(Object tally data)
_ _ _ _ _ _ _

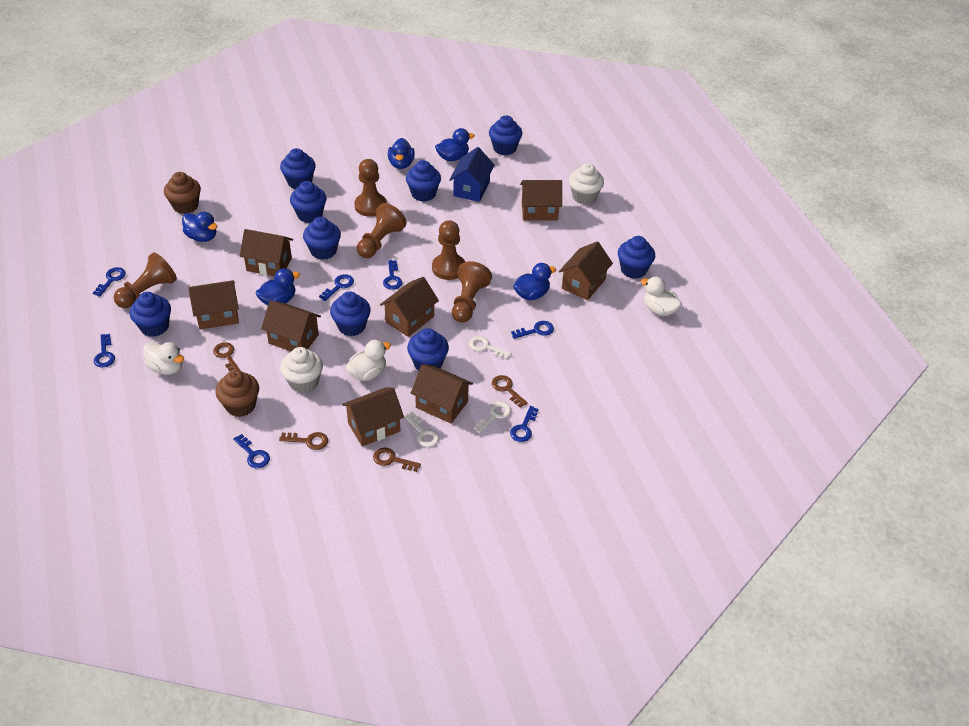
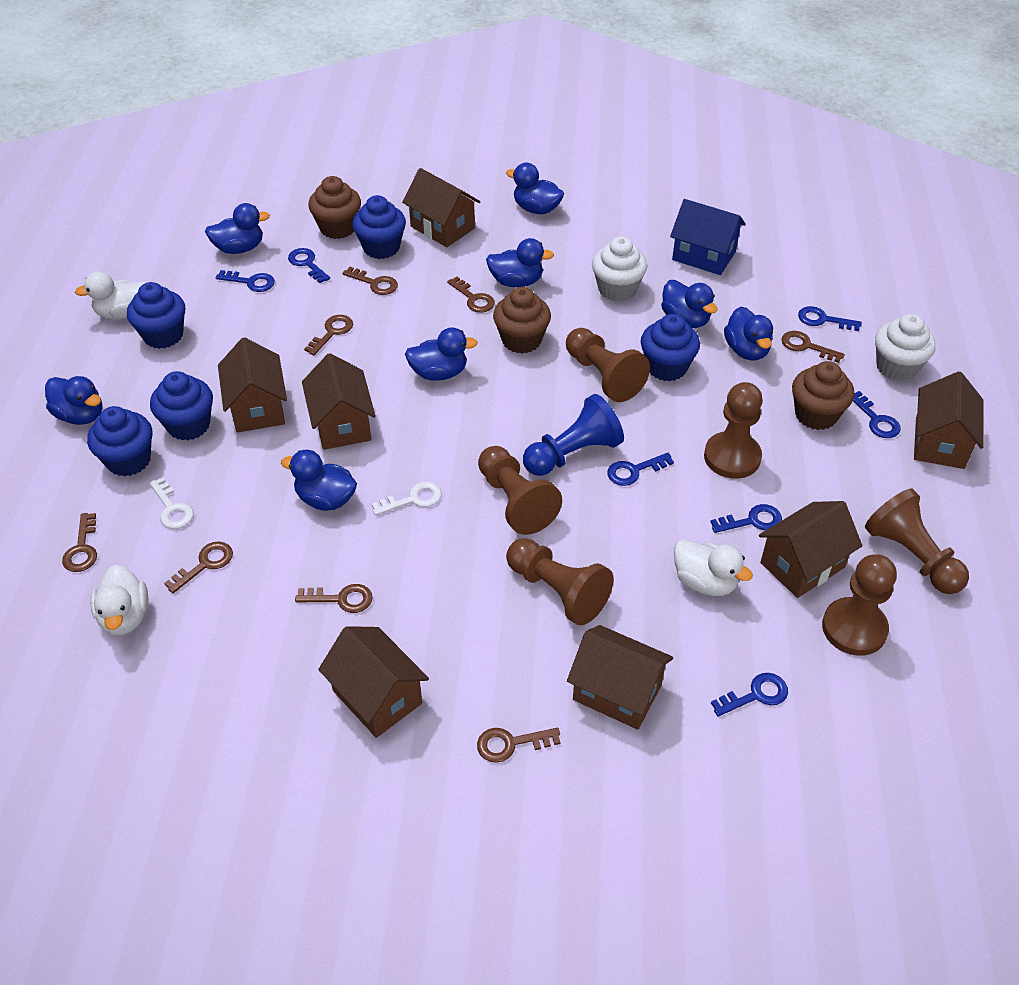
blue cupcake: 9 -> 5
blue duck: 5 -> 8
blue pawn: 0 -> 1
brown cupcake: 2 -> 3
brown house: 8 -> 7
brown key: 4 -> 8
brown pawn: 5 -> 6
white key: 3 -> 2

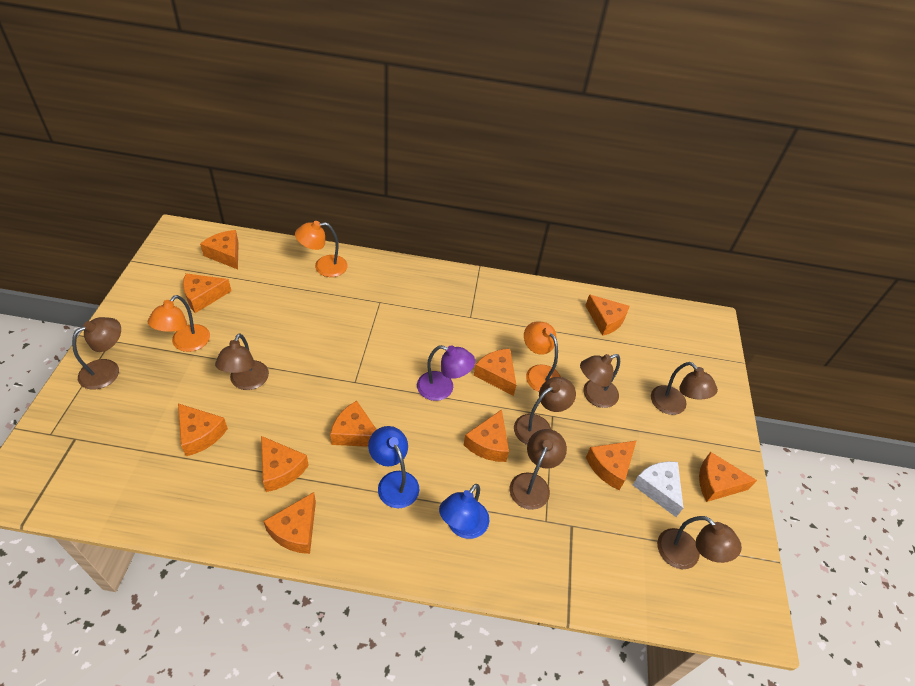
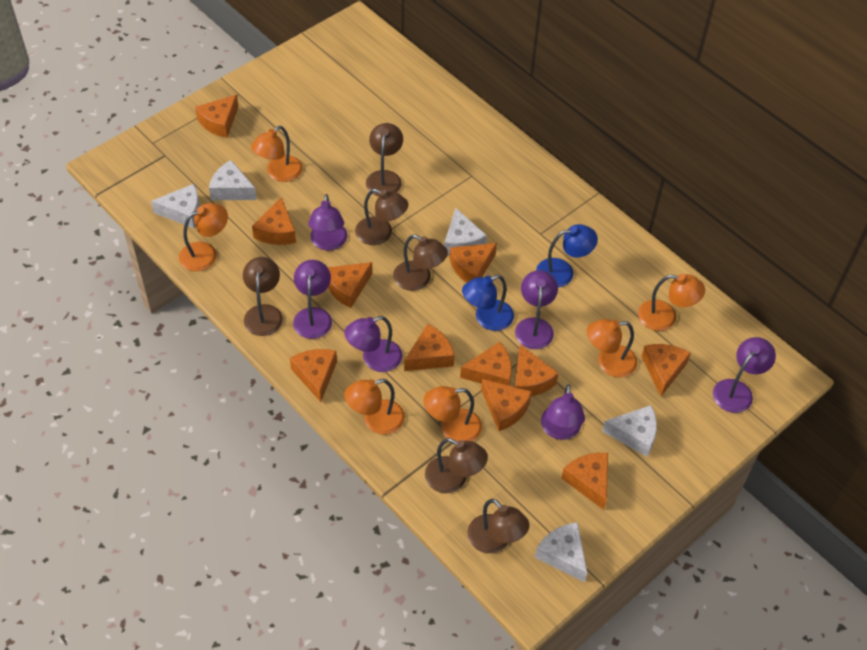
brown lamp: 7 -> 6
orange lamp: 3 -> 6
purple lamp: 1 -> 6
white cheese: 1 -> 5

_ _ _ _ _ _ _

_Description of the task_
Write out exactly the lines from the one that contains "brown cupcake: 2 -> 3" through the last line of the data above, both included. Leave every picture out.

_Answer section_
brown cupcake: 2 -> 3
brown house: 8 -> 7
brown key: 4 -> 8
brown pawn: 5 -> 6
white key: 3 -> 2

brown lamp: 7 -> 6
orange lamp: 3 -> 6
purple lamp: 1 -> 6
white cheese: 1 -> 5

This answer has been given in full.